■ Aim ■
Edit the listing below so that every occurrence of "screenshot" becomes "image", leaving all other text unchanged, and omit the pictures from your answer.

■ Dataset ■
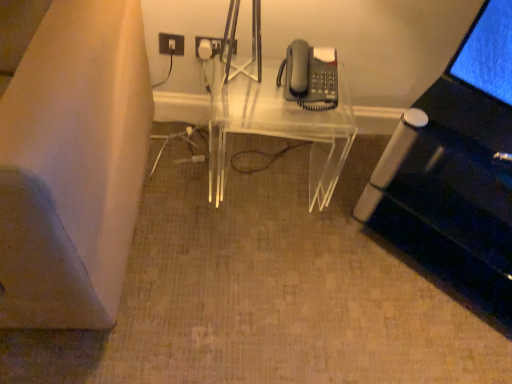
The width and height of the screenshot is (512, 384). What are the coordinates of `free space in front of transparent acrylic table at center` in the screenshot? It's located at (266, 256).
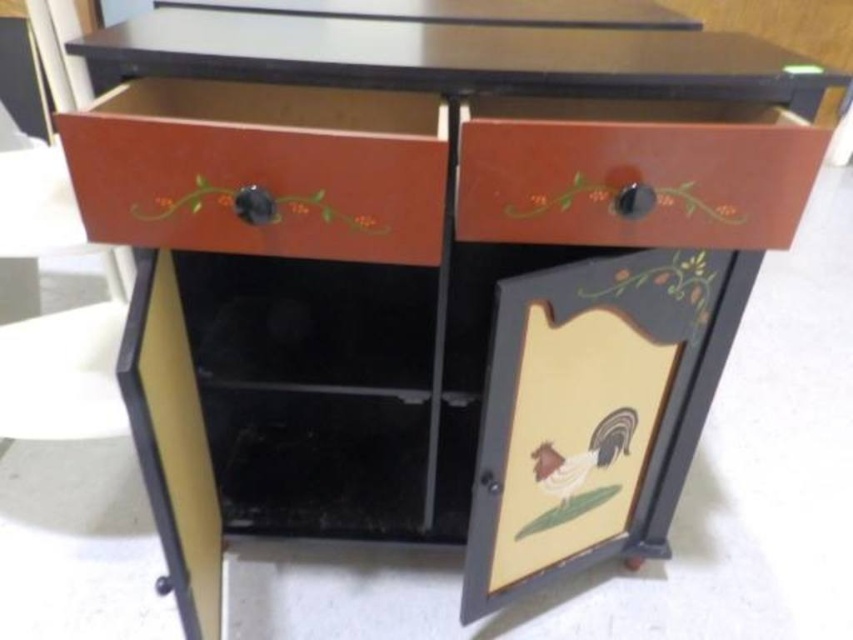
What are the coordinates of the matte wood drawer at upper left?

The coordinates of the matte wood drawer at upper left are at point [260,168].

You are organizing items in the cabinet and need to place a small vase on the top shelf. Which drawer, the matte wood drawer at upper left or the matte brown drawer at upper right, is positioned higher and thus closer to the shelf?

The matte wood drawer at upper left is positioned above the matte brown drawer at upper right, so it is closer to the top shelf.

■ Finished task ■
The width and height of the image is (512, 384). What are the coordinates of `free space in front of transparent acrylic table at center` in the image? It's located at (266, 256).
What are the coordinates of the matte wood drawer at upper left?

The coordinates of the matte wood drawer at upper left are at point [260,168].

You are organizing items in the cabinet and need to place a small vase on the top shelf. Which drawer, the matte wood drawer at upper left or the matte brown drawer at upper right, is positioned higher and thus closer to the shelf?

The matte wood drawer at upper left is positioned above the matte brown drawer at upper right, so it is closer to the top shelf.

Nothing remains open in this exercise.